* AIM OF THE TASK
Check each line of the data below for the word "DRIVER", then extract the ones that have it.

Items listed in a dataset
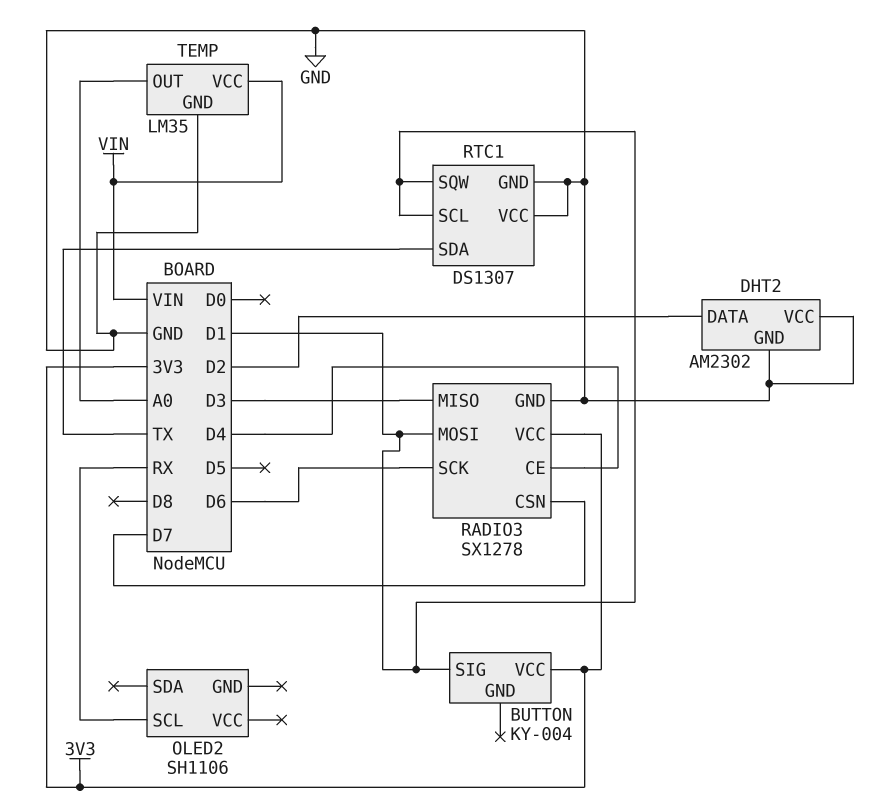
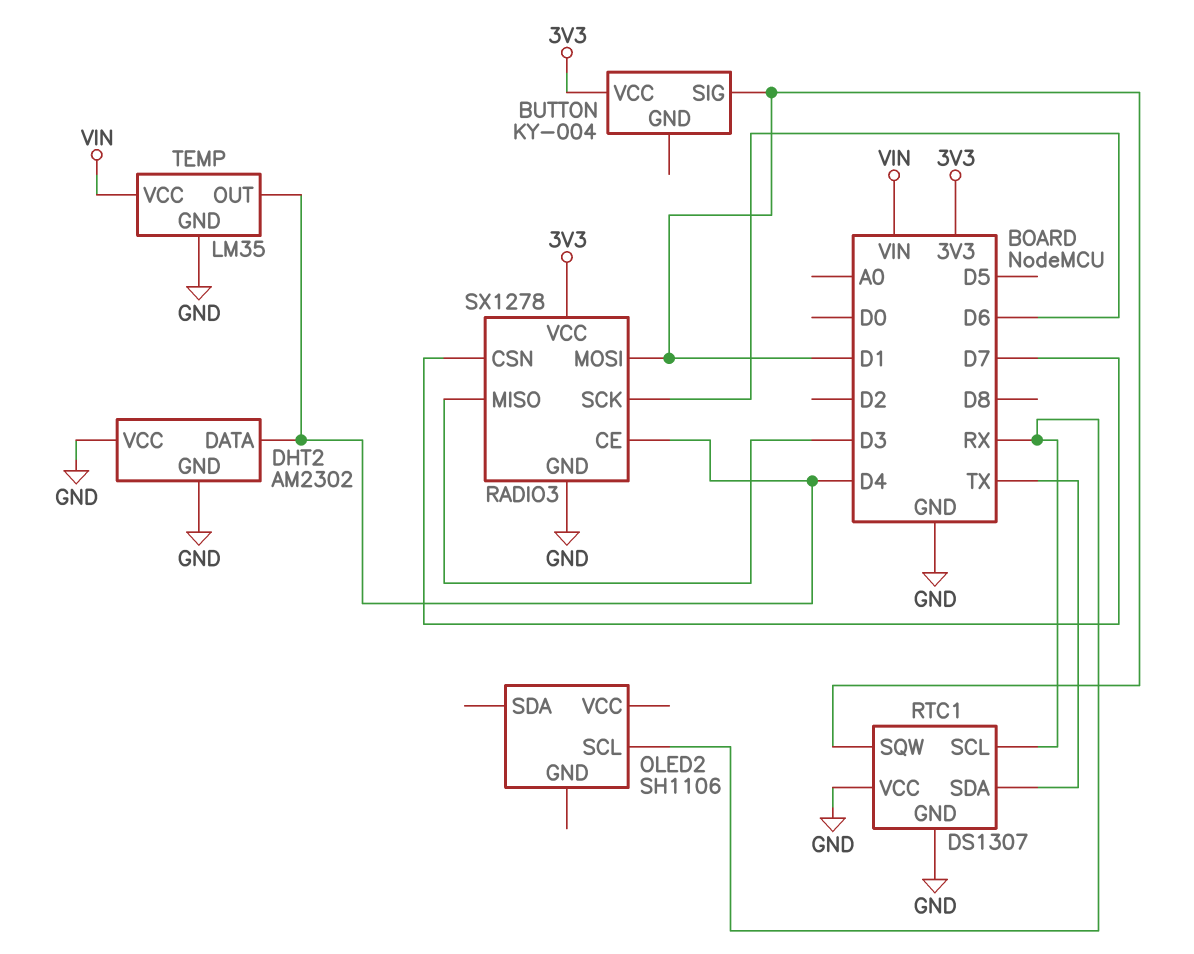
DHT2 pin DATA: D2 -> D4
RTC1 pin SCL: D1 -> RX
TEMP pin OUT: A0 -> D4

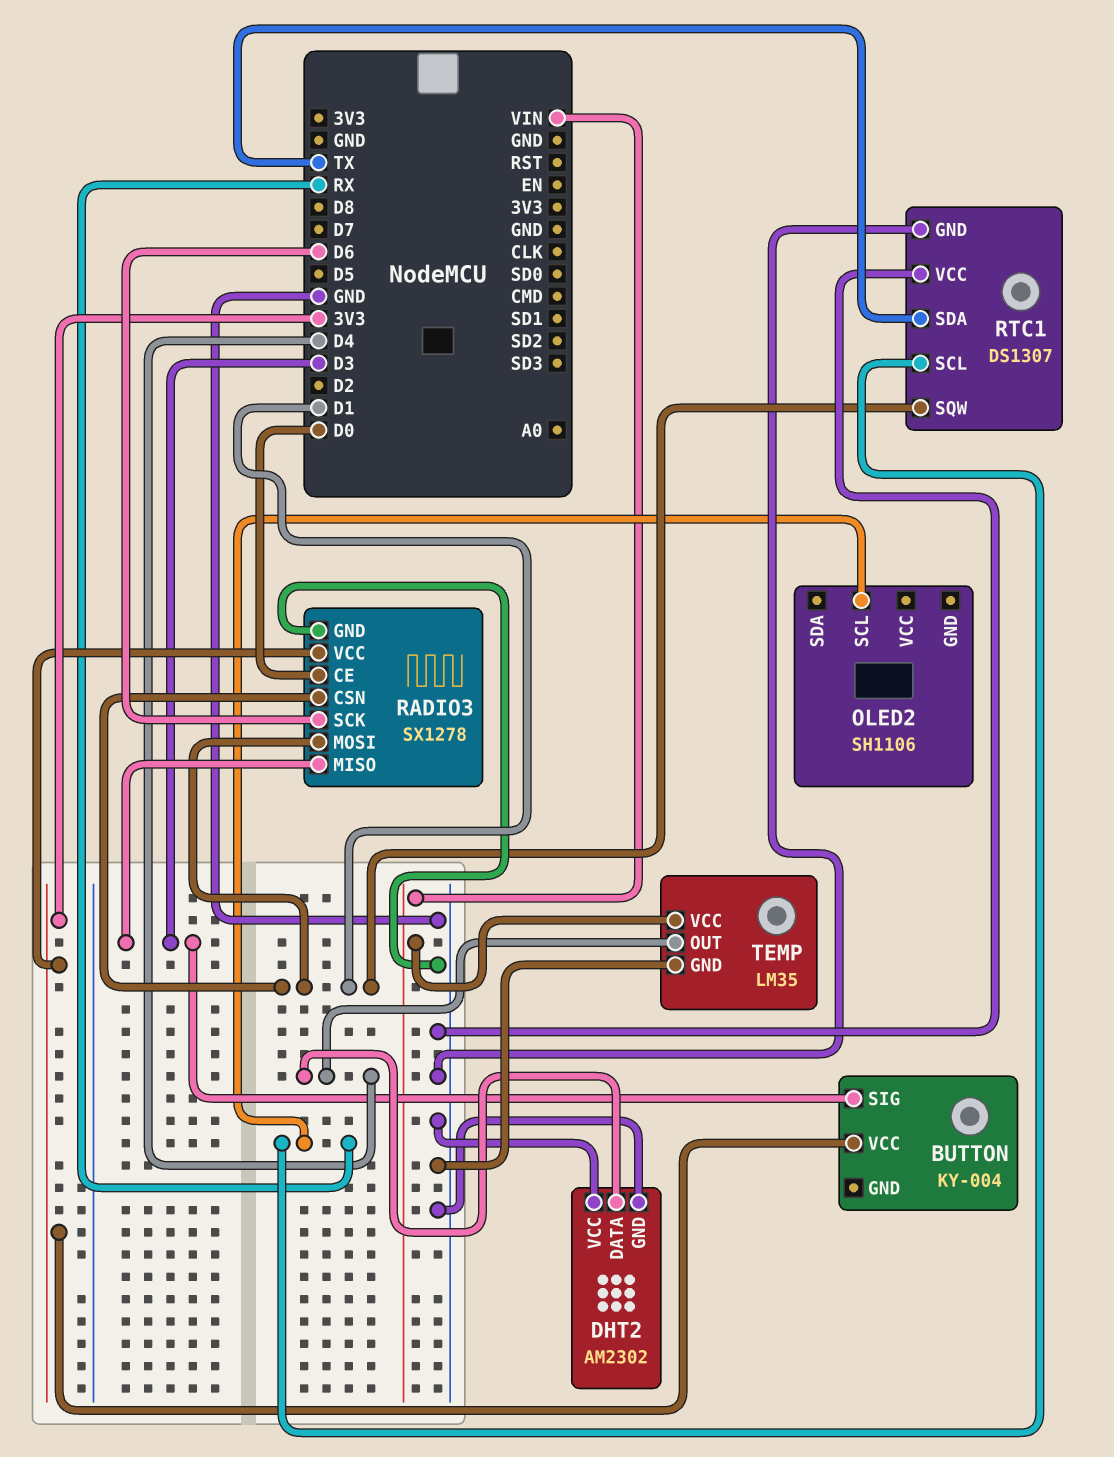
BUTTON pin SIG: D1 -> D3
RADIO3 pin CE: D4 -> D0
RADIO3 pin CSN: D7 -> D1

...

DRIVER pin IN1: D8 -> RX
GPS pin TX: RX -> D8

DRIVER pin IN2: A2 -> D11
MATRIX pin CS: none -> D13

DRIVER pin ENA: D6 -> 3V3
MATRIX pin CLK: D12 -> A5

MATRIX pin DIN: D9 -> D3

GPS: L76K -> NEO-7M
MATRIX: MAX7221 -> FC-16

* OUTPUT BELOW
DRIVER pin IN1: D8 -> RX
DRIVER pin IN2: A2 -> D11
DRIVER pin ENA: D6 -> 3V3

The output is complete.